## [What you have to do]
Give back an exact copy of the entries beneath, minus the pictures.

## [Source information]
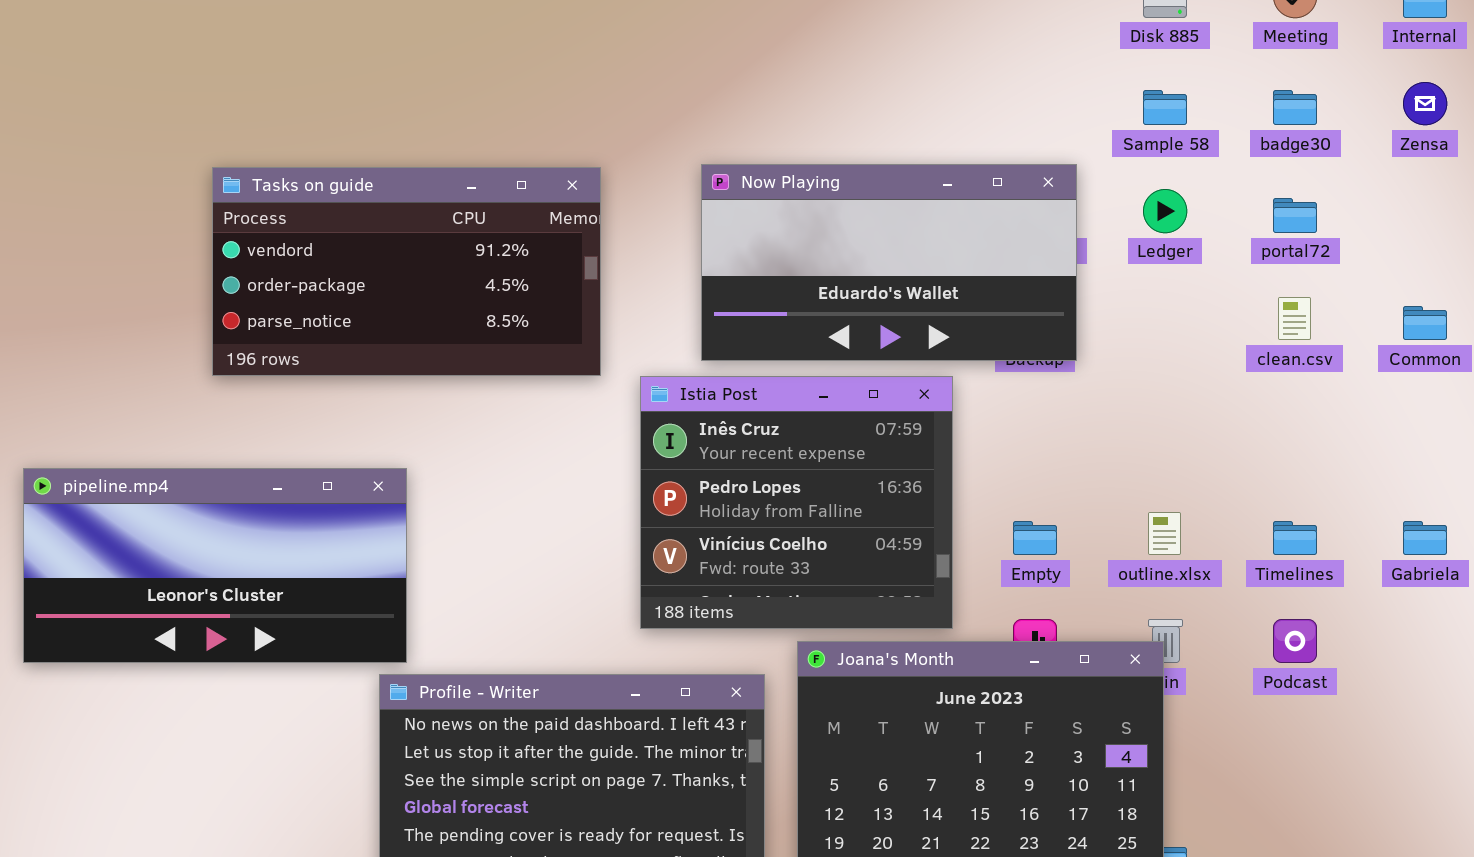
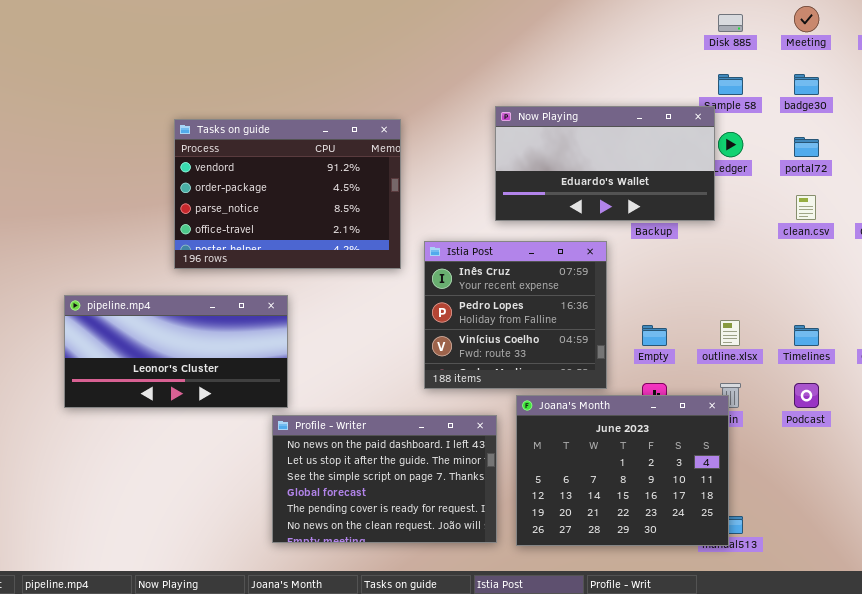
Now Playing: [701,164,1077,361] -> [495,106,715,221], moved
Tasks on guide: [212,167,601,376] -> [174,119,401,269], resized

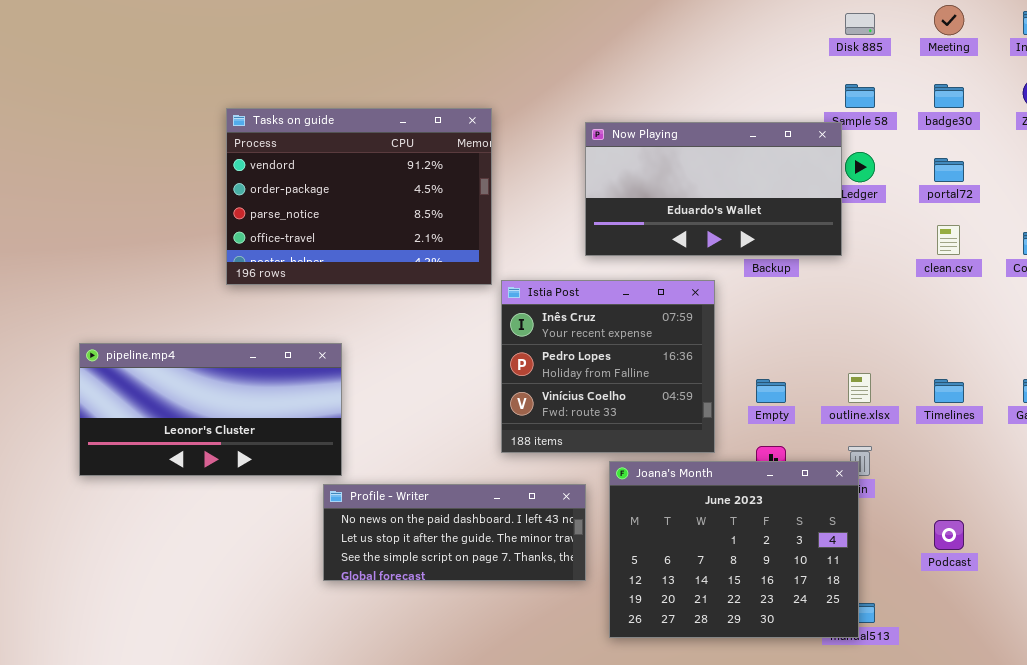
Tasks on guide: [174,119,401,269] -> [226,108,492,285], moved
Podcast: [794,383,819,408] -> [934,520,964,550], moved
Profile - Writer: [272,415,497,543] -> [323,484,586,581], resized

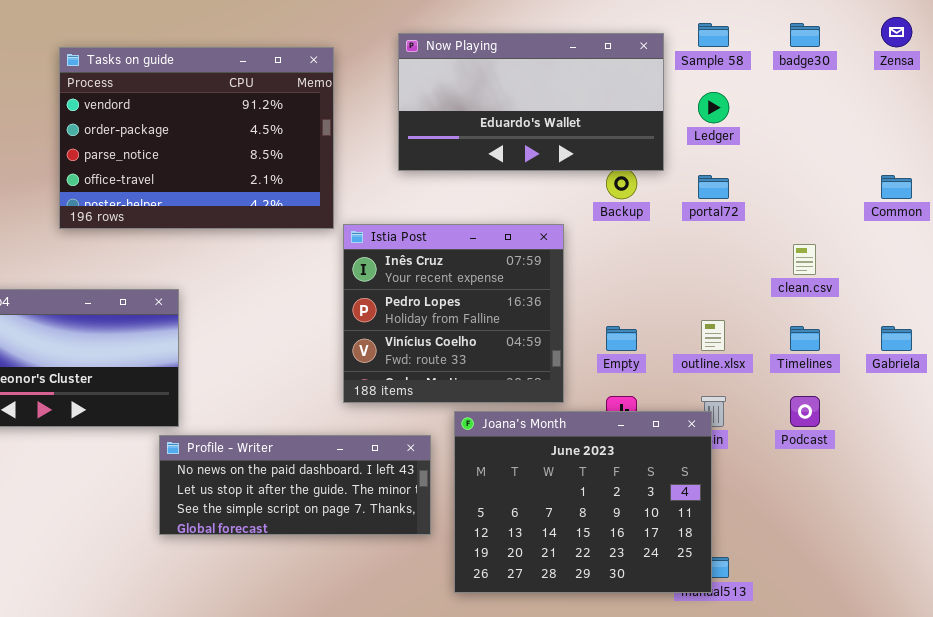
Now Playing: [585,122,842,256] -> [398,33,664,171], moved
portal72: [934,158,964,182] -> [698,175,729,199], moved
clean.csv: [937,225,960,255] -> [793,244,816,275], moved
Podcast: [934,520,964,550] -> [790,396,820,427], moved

## [The completed task]
Now Playing: [701,164,1077,361] -> [495,106,715,221], moved
Tasks on guide: [212,167,601,376] -> [174,119,401,269], resized

Tasks on guide: [174,119,401,269] -> [226,108,492,285], moved
Podcast: [794,383,819,408] -> [934,520,964,550], moved
Profile - Writer: [272,415,497,543] -> [323,484,586,581], resized

Now Playing: [585,122,842,256] -> [398,33,664,171], moved
portal72: [934,158,964,182] -> [698,175,729,199], moved
clean.csv: [937,225,960,255] -> [793,244,816,275], moved
Podcast: [934,520,964,550] -> [790,396,820,427], moved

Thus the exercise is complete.